• _Data listing_:
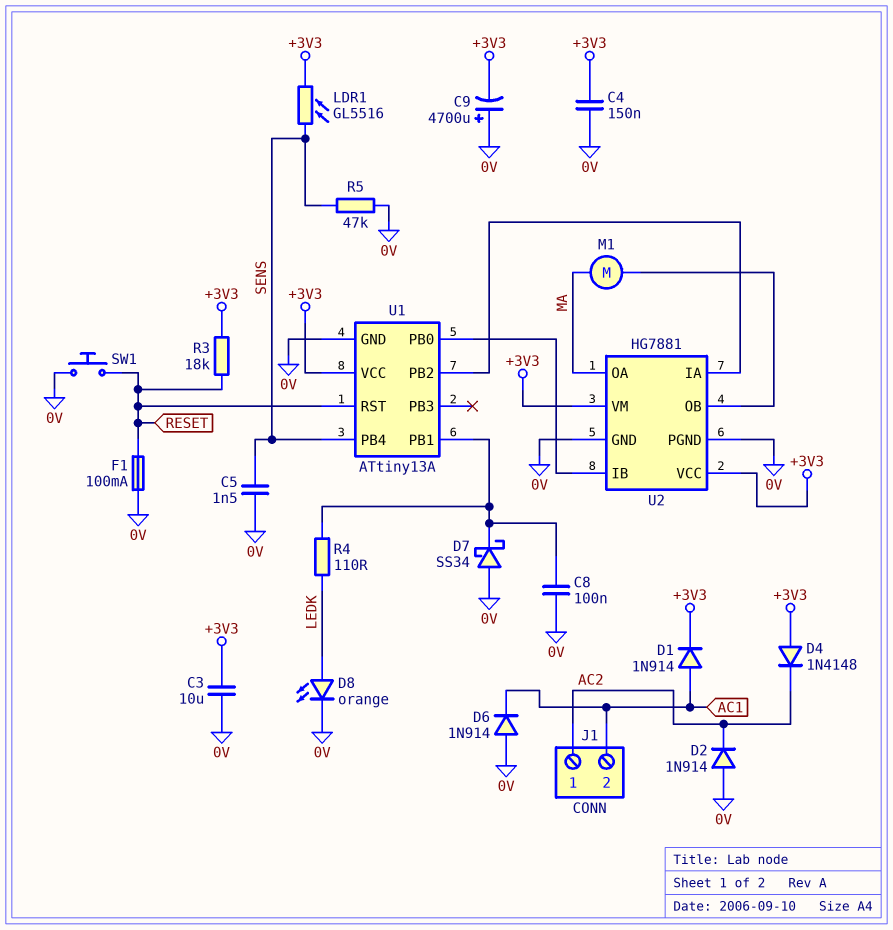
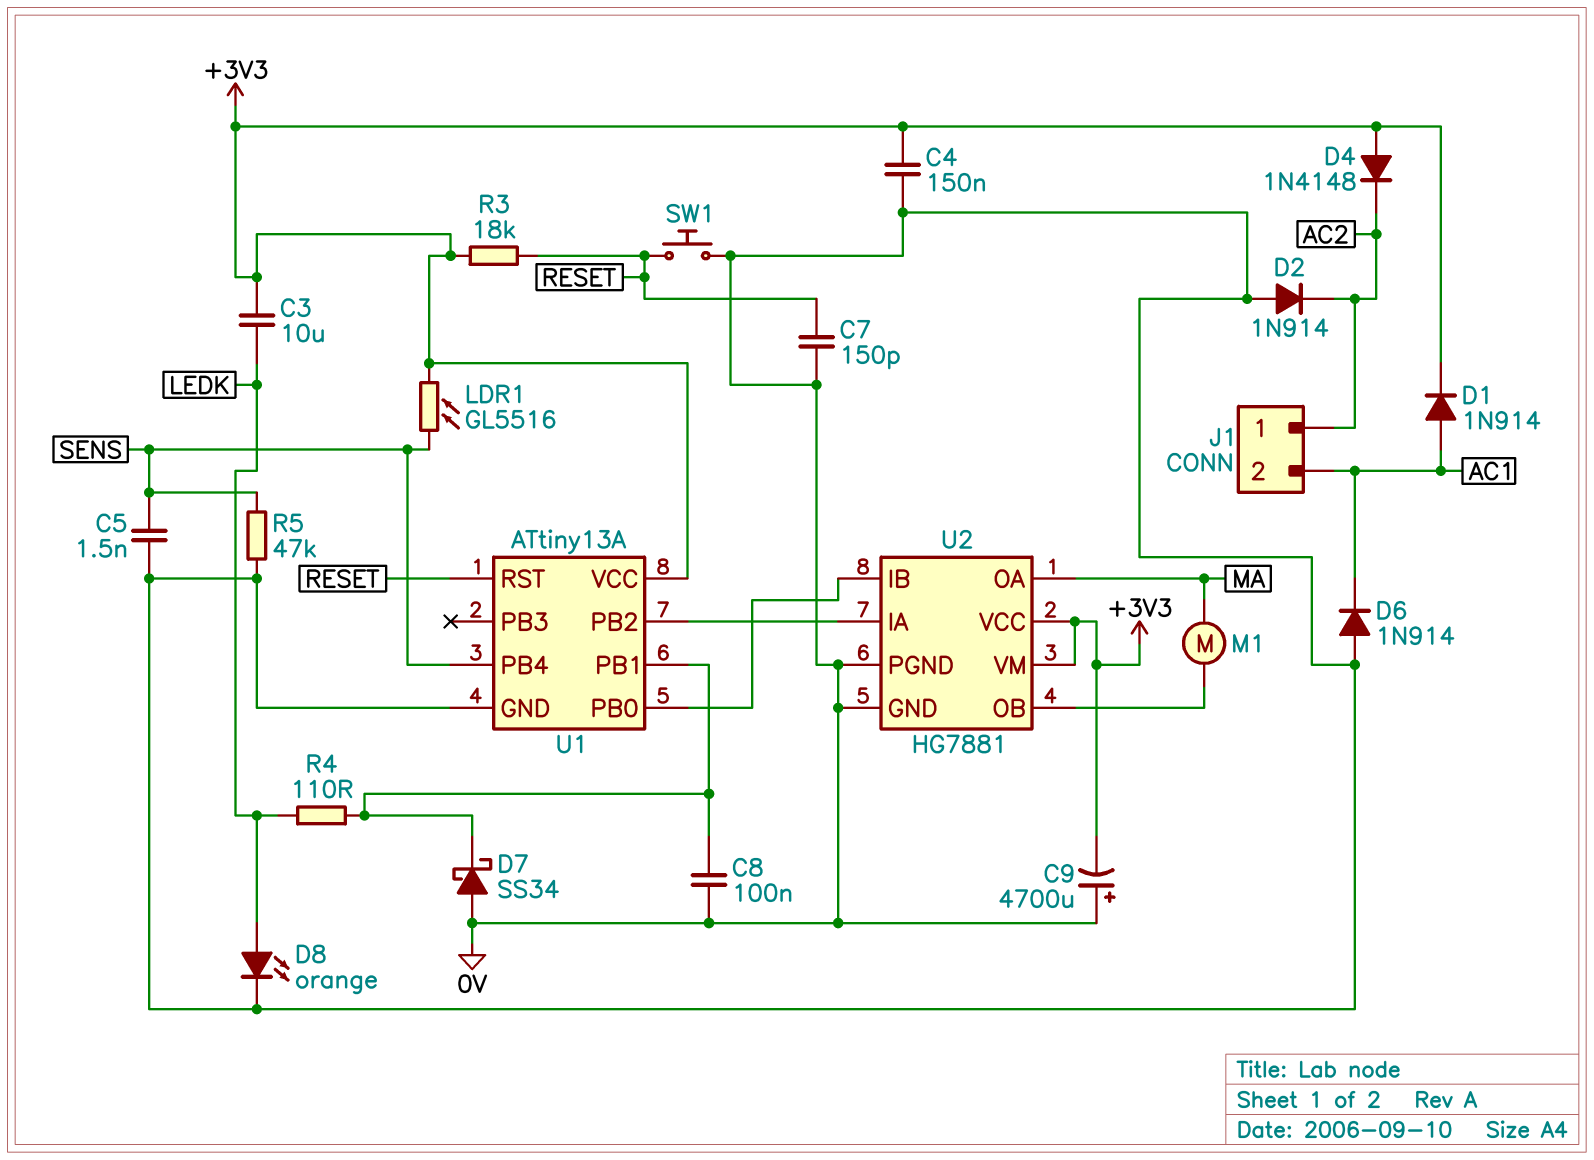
C3: 10uF (+3V3, 0V) -> 10uF (+3V3, LEDK)
C7: none -> 150pF (0V, RESET)
F1: 100mA (0V, RESET) -> none

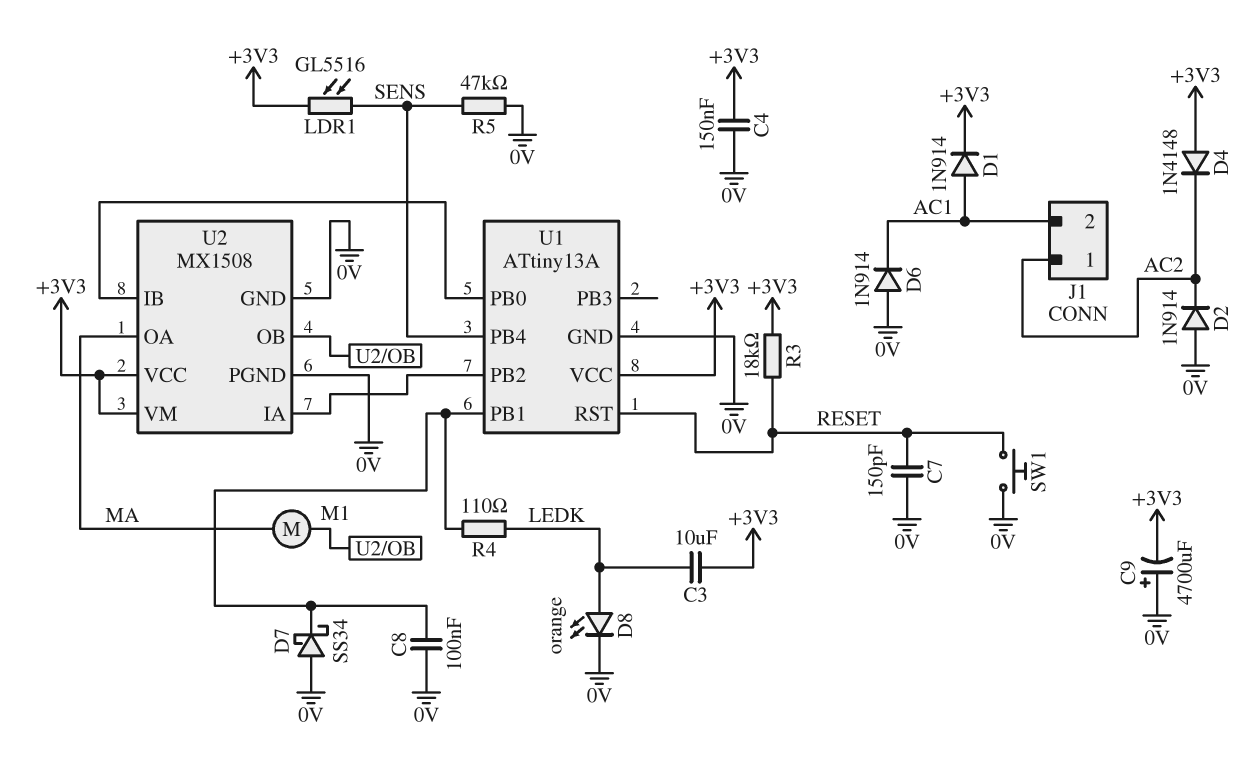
C5: 1.5nF (0V, SENS) -> none
U2: HG7881 -> MX1508

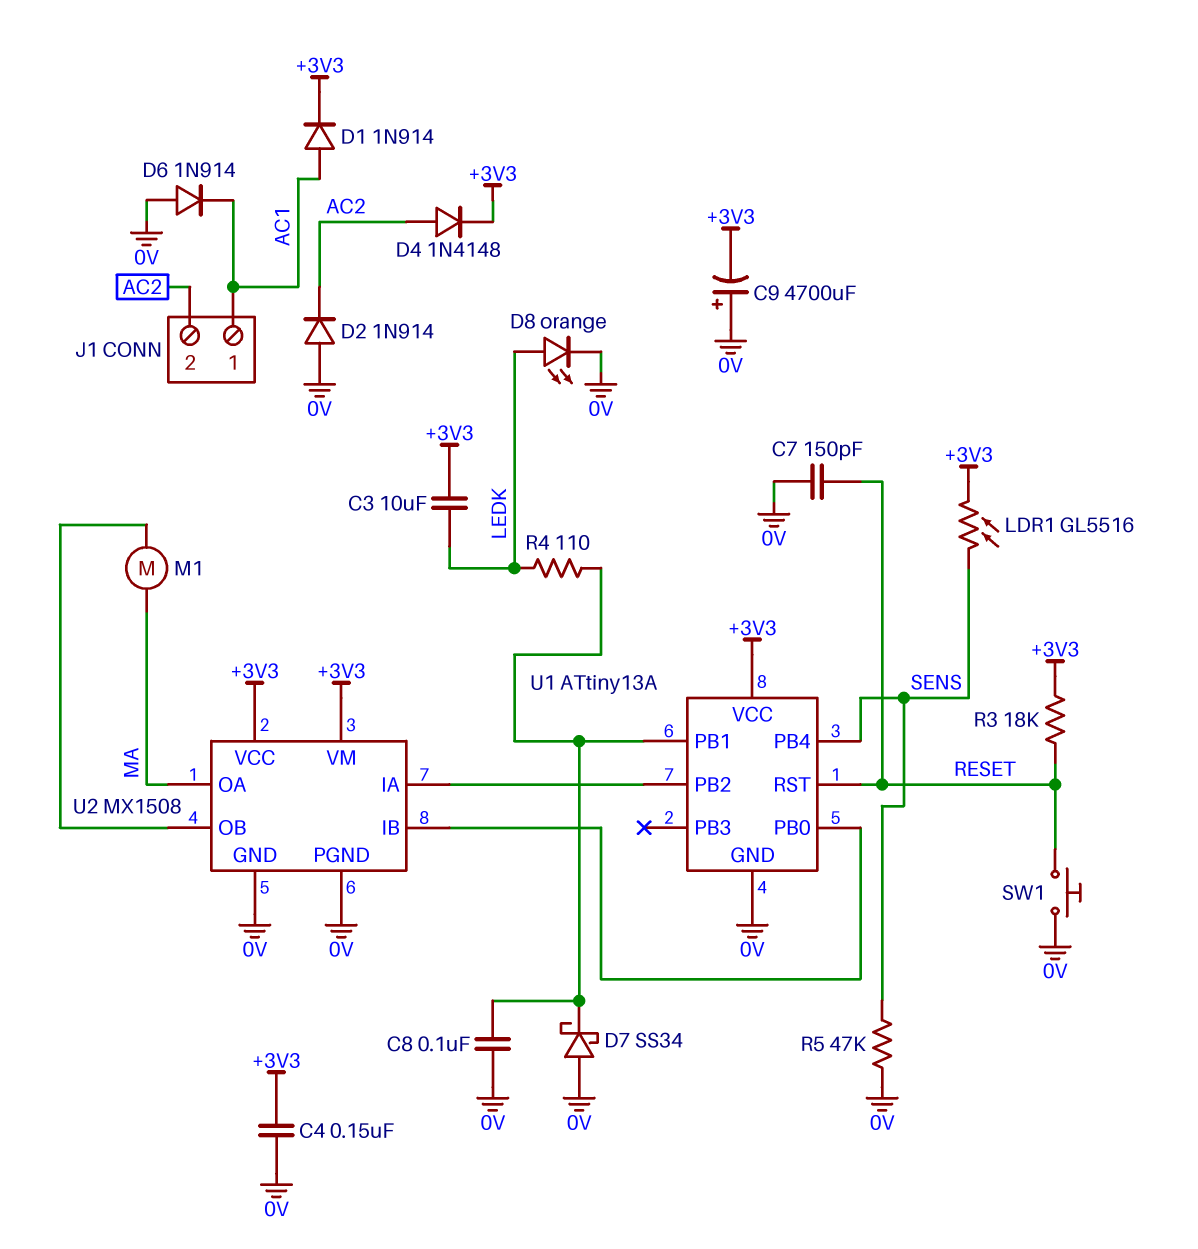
D4: diode 1N4148 (A +3V3, K AC2) -> diode 1N4148 (A AC2, K +3V3)
J1 pin 1: AC2 -> AC1
J1 pin 2: AC1 -> AC2

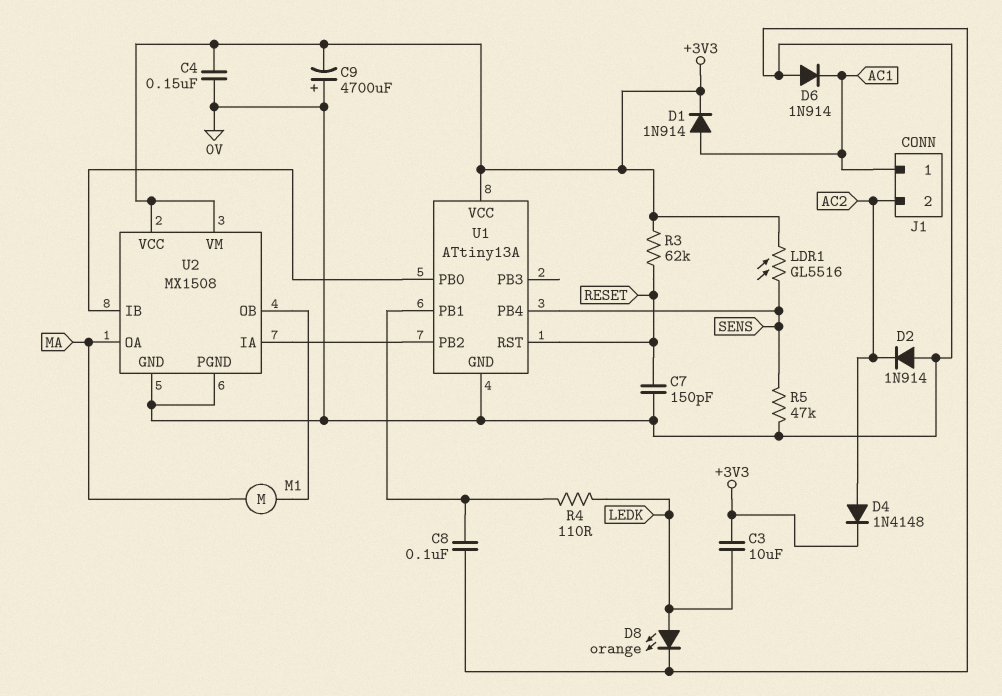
D7: schottky SS34 (A 0V, K U1/PB1) -> none
R3: 18k (+3V3, RESET) -> 62k (+3V3, RESET)
SW1: button (0V, RESET) -> none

• _What is required_: In repeating the entries, exclude the pictures and alter nothing else.

• _Result of this task_:
C3: 10uF (+3V3, 0V) -> 10uF (+3V3, LEDK)
C7: none -> 150pF (0V, RESET)
F1: 100mA (0V, RESET) -> none

C5: 1.5nF (0V, SENS) -> none
U2: HG7881 -> MX1508

D4: diode 1N4148 (A +3V3, K AC2) -> diode 1N4148 (A AC2, K +3V3)
J1 pin 1: AC2 -> AC1
J1 pin 2: AC1 -> AC2

D7: schottky SS34 (A 0V, K U1/PB1) -> none
R3: 18k (+3V3, RESET) -> 62k (+3V3, RESET)
SW1: button (0V, RESET) -> none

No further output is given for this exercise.